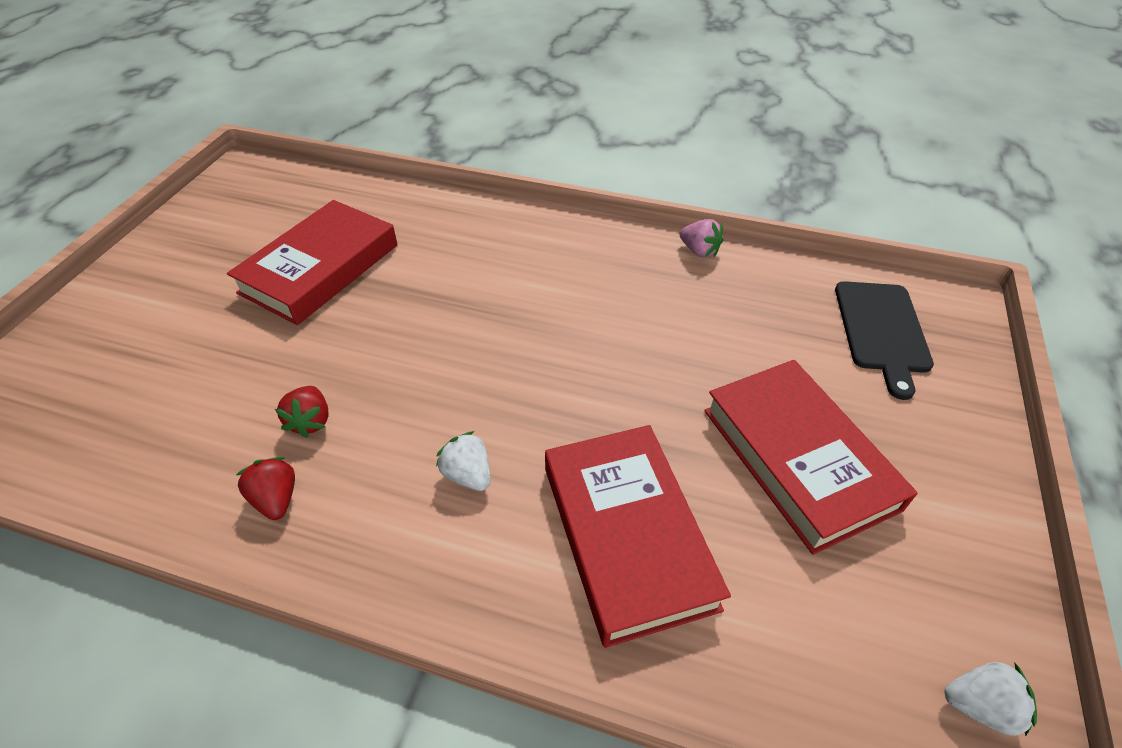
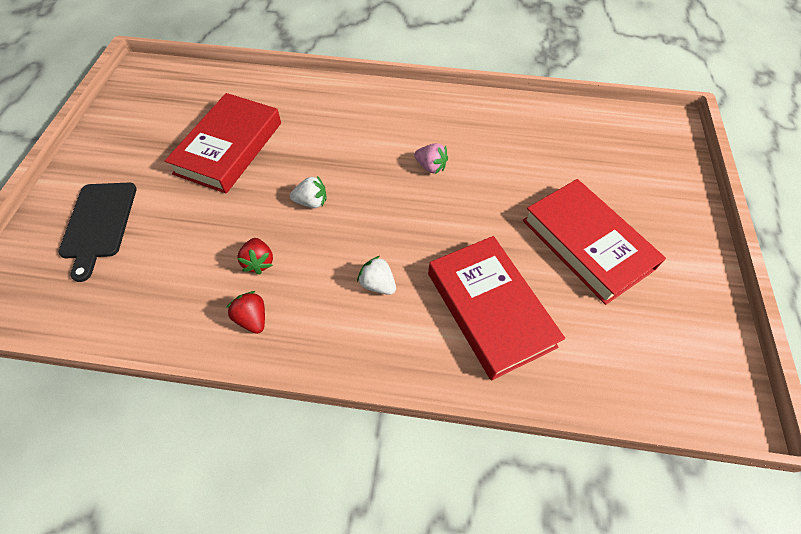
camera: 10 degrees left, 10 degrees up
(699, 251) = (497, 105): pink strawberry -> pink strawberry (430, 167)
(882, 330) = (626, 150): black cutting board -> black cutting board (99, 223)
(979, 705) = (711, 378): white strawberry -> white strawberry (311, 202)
...
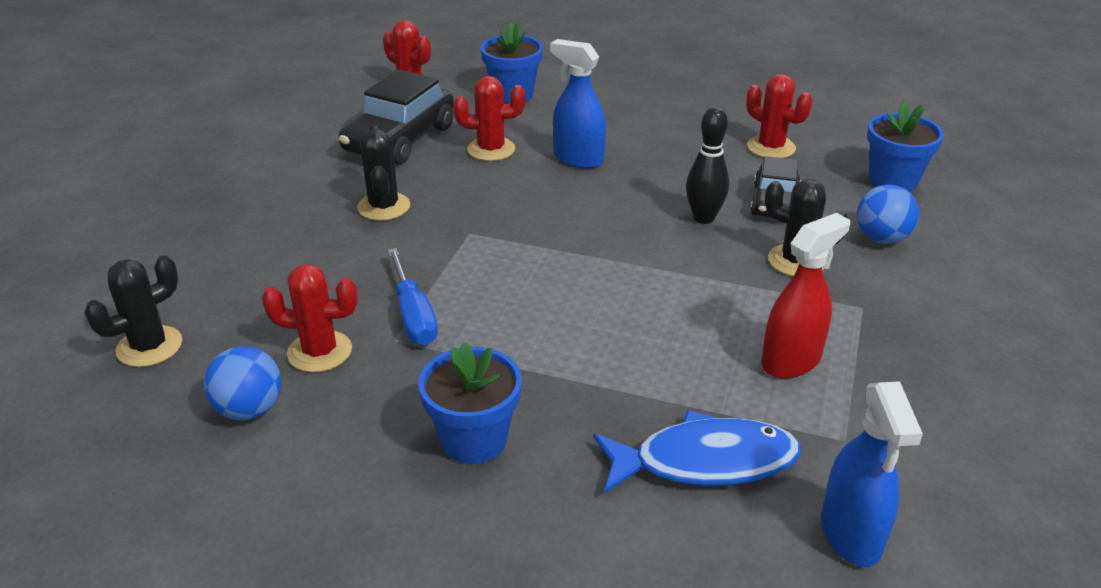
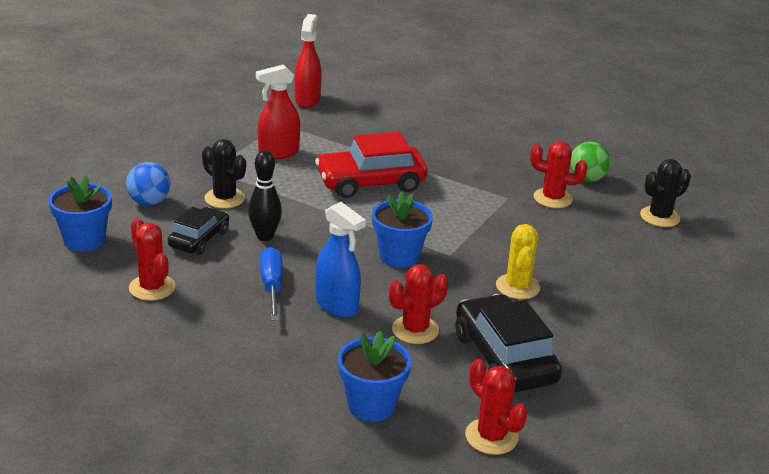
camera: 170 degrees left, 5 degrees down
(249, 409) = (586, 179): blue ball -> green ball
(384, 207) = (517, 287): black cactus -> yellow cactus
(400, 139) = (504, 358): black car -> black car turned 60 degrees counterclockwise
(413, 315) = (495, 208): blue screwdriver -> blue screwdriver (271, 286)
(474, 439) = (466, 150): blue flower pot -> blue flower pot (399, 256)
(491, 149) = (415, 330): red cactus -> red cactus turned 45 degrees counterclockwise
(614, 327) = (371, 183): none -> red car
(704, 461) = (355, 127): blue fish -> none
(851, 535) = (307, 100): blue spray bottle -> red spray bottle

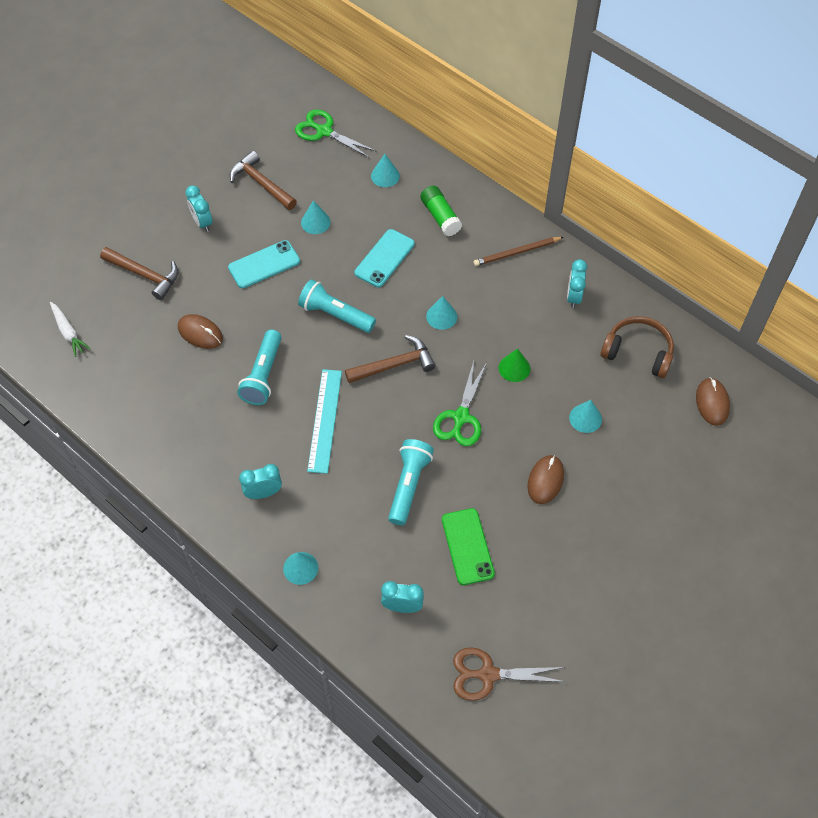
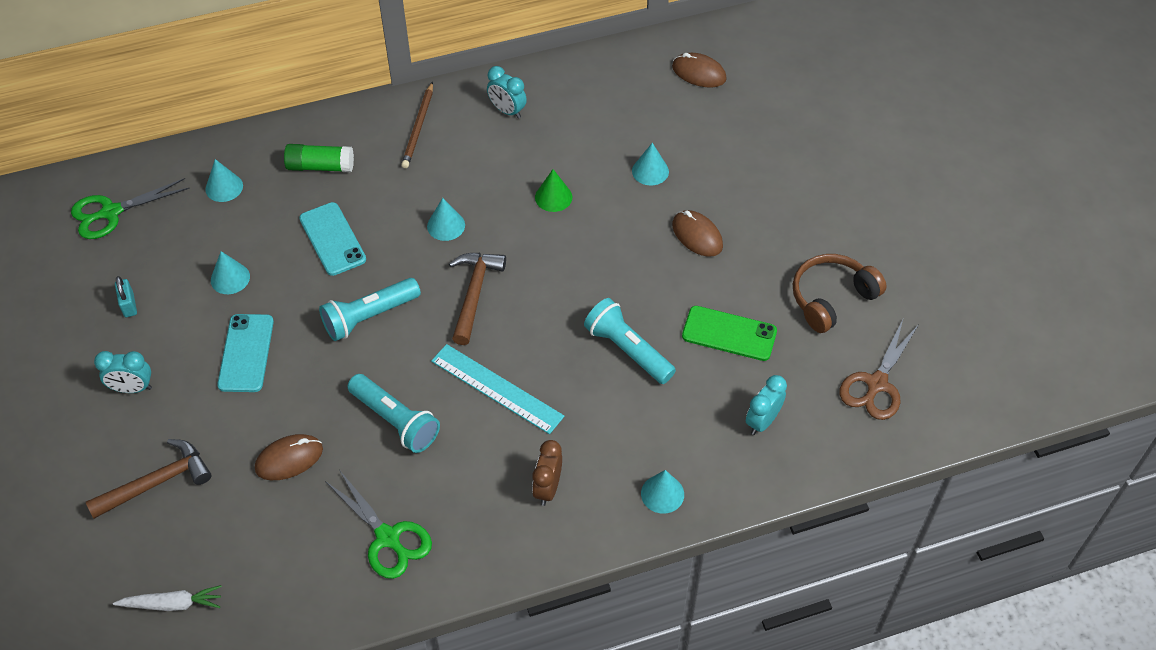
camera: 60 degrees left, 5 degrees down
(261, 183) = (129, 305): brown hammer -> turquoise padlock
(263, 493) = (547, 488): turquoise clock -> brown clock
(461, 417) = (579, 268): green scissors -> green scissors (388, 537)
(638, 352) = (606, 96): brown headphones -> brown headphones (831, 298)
---
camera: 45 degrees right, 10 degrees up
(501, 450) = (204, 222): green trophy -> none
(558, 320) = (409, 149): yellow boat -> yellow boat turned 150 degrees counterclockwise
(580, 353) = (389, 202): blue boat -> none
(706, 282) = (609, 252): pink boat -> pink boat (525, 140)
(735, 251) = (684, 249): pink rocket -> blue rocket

• Aim of the task:
Would you transcribe the lines above exactly, going from the line bearing "(384, 207) = (517, 287): black" through the line bearing "(638, 352) = (606, 96): brown", and drop the pictures from the copy?

• Result for this exercise:
(384, 207) = (517, 287): black cactus -> yellow cactus
(400, 139) = (504, 358): black car -> black car turned 60 degrees counterclockwise
(413, 315) = (495, 208): blue screwdriver -> blue screwdriver (271, 286)
(474, 439) = (466, 150): blue flower pot -> blue flower pot (399, 256)
(491, 149) = (415, 330): red cactus -> red cactus turned 45 degrees counterclockwise
(614, 327) = (371, 183): none -> red car
(704, 461) = (355, 127): blue fish -> none
(851, 535) = (307, 100): blue spray bottle -> red spray bottle

camera: 60 degrees left, 5 degrees down
(261, 183) = (129, 305): brown hammer -> turquoise padlock
(263, 493) = (547, 488): turquoise clock -> brown clock
(461, 417) = (579, 268): green scissors -> green scissors (388, 537)
(638, 352) = (606, 96): brown headphones -> brown headphones (831, 298)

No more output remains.